DATA PROVIDED below:
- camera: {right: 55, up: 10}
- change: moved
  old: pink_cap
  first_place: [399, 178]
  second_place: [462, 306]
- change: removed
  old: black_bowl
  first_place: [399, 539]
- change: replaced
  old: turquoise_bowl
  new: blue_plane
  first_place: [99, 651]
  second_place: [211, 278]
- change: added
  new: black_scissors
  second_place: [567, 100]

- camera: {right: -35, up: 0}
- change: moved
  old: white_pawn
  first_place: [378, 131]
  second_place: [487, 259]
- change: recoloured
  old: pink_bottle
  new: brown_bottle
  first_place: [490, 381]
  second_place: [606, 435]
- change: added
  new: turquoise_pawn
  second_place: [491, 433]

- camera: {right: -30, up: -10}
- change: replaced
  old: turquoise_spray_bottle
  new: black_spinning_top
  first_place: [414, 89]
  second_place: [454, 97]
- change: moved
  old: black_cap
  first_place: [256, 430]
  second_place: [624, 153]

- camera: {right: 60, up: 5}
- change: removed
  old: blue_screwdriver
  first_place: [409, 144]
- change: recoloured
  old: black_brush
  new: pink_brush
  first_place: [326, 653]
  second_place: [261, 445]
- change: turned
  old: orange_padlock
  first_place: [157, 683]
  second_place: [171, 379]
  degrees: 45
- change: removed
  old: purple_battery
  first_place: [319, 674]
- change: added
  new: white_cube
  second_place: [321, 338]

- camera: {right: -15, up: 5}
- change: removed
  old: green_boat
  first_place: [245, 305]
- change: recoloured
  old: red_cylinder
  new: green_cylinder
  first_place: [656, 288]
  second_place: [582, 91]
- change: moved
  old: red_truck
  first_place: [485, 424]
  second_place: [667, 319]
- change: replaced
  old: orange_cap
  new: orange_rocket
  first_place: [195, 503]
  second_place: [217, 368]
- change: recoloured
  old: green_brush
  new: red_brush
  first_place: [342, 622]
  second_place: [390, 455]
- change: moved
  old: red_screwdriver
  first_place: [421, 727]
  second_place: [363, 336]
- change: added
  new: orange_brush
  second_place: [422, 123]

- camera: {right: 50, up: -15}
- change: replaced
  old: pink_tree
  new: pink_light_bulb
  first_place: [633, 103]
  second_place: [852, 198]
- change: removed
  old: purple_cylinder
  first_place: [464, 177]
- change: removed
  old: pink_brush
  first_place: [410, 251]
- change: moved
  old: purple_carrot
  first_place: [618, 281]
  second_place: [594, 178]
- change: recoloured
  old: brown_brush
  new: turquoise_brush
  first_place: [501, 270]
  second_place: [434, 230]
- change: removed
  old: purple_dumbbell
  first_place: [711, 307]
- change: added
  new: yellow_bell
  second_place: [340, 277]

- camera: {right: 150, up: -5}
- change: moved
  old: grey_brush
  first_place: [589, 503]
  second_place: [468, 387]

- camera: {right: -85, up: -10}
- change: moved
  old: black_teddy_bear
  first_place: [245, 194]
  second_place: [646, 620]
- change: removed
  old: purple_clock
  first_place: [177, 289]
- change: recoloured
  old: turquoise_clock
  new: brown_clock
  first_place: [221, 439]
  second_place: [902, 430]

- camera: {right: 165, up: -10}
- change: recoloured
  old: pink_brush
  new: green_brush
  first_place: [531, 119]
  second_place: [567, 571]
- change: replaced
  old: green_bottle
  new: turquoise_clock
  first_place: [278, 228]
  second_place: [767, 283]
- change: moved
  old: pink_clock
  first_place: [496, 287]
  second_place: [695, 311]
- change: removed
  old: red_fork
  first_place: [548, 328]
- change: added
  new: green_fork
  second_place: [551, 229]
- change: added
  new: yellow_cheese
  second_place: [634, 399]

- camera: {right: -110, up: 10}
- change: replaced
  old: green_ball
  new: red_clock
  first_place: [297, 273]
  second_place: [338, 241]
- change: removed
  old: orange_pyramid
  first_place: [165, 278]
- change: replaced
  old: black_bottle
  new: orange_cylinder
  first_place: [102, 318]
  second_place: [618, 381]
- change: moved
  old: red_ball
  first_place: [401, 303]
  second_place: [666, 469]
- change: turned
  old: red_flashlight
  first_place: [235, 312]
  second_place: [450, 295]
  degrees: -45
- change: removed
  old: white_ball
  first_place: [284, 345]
End of DATA PROVIDED.
ACTIVITY:
Write out all of the records above exactly as they appear.

OUTPUT OF THE EXERCISE:
- camera: {right: 55, up: 10}
- change: moved
  old: pink_cap
  first_place: [399, 178]
  second_place: [462, 306]
- change: removed
  old: black_bowl
  first_place: [399, 539]
- change: replaced
  old: turquoise_bowl
  new: blue_plane
  first_place: [99, 651]
  second_place: [211, 278]
- change: added
  new: black_scissors
  second_place: [567, 100]

- camera: {right: -35, up: 0}
- change: moved
  old: white_pawn
  first_place: [378, 131]
  second_place: [487, 259]
- change: recoloured
  old: pink_bottle
  new: brown_bottle
  first_place: [490, 381]
  second_place: [606, 435]
- change: added
  new: turquoise_pawn
  second_place: [491, 433]

- camera: {right: -30, up: -10}
- change: replaced
  old: turquoise_spray_bottle
  new: black_spinning_top
  first_place: [414, 89]
  second_place: [454, 97]
- change: moved
  old: black_cap
  first_place: [256, 430]
  second_place: [624, 153]

- camera: {right: 60, up: 5}
- change: removed
  old: blue_screwdriver
  first_place: [409, 144]
- change: recoloured
  old: black_brush
  new: pink_brush
  first_place: [326, 653]
  second_place: [261, 445]
- change: turned
  old: orange_padlock
  first_place: [157, 683]
  second_place: [171, 379]
  degrees: 45
- change: removed
  old: purple_battery
  first_place: [319, 674]
- change: added
  new: white_cube
  second_place: [321, 338]

- camera: {right: -15, up: 5}
- change: removed
  old: green_boat
  first_place: [245, 305]
- change: recoloured
  old: red_cylinder
  new: green_cylinder
  first_place: [656, 288]
  second_place: [582, 91]
- change: moved
  old: red_truck
  first_place: [485, 424]
  second_place: [667, 319]
- change: replaced
  old: orange_cap
  new: orange_rocket
  first_place: [195, 503]
  second_place: [217, 368]
- change: recoloured
  old: green_brush
  new: red_brush
  first_place: [342, 622]
  second_place: [390, 455]
- change: moved
  old: red_screwdriver
  first_place: [421, 727]
  second_place: [363, 336]
- change: added
  new: orange_brush
  second_place: [422, 123]

- camera: {right: 50, up: -15}
- change: replaced
  old: pink_tree
  new: pink_light_bulb
  first_place: [633, 103]
  second_place: [852, 198]
- change: removed
  old: purple_cylinder
  first_place: [464, 177]
- change: removed
  old: pink_brush
  first_place: [410, 251]
- change: moved
  old: purple_carrot
  first_place: [618, 281]
  second_place: [594, 178]
- change: recoloured
  old: brown_brush
  new: turquoise_brush
  first_place: [501, 270]
  second_place: [434, 230]
- change: removed
  old: purple_dumbbell
  first_place: [711, 307]
- change: added
  new: yellow_bell
  second_place: [340, 277]

- camera: {right: 150, up: -5}
- change: moved
  old: grey_brush
  first_place: [589, 503]
  second_place: [468, 387]

- camera: {right: -85, up: -10}
- change: moved
  old: black_teddy_bear
  first_place: [245, 194]
  second_place: [646, 620]
- change: removed
  old: purple_clock
  first_place: [177, 289]
- change: recoloured
  old: turquoise_clock
  new: brown_clock
  first_place: [221, 439]
  second_place: [902, 430]

- camera: {right: 165, up: -10}
- change: recoloured
  old: pink_brush
  new: green_brush
  first_place: [531, 119]
  second_place: [567, 571]
- change: replaced
  old: green_bottle
  new: turquoise_clock
  first_place: [278, 228]
  second_place: [767, 283]
- change: moved
  old: pink_clock
  first_place: [496, 287]
  second_place: [695, 311]
- change: removed
  old: red_fork
  first_place: [548, 328]
- change: added
  new: green_fork
  second_place: [551, 229]
- change: added
  new: yellow_cheese
  second_place: [634, 399]

- camera: {right: -110, up: 10}
- change: replaced
  old: green_ball
  new: red_clock
  first_place: [297, 273]
  second_place: [338, 241]
- change: removed
  old: orange_pyramid
  first_place: [165, 278]
- change: replaced
  old: black_bottle
  new: orange_cylinder
  first_place: [102, 318]
  second_place: [618, 381]
- change: moved
  old: red_ball
  first_place: [401, 303]
  second_place: [666, 469]
- change: turned
  old: red_flashlight
  first_place: [235, 312]
  second_place: [450, 295]
  degrees: -45
- change: removed
  old: white_ball
  first_place: [284, 345]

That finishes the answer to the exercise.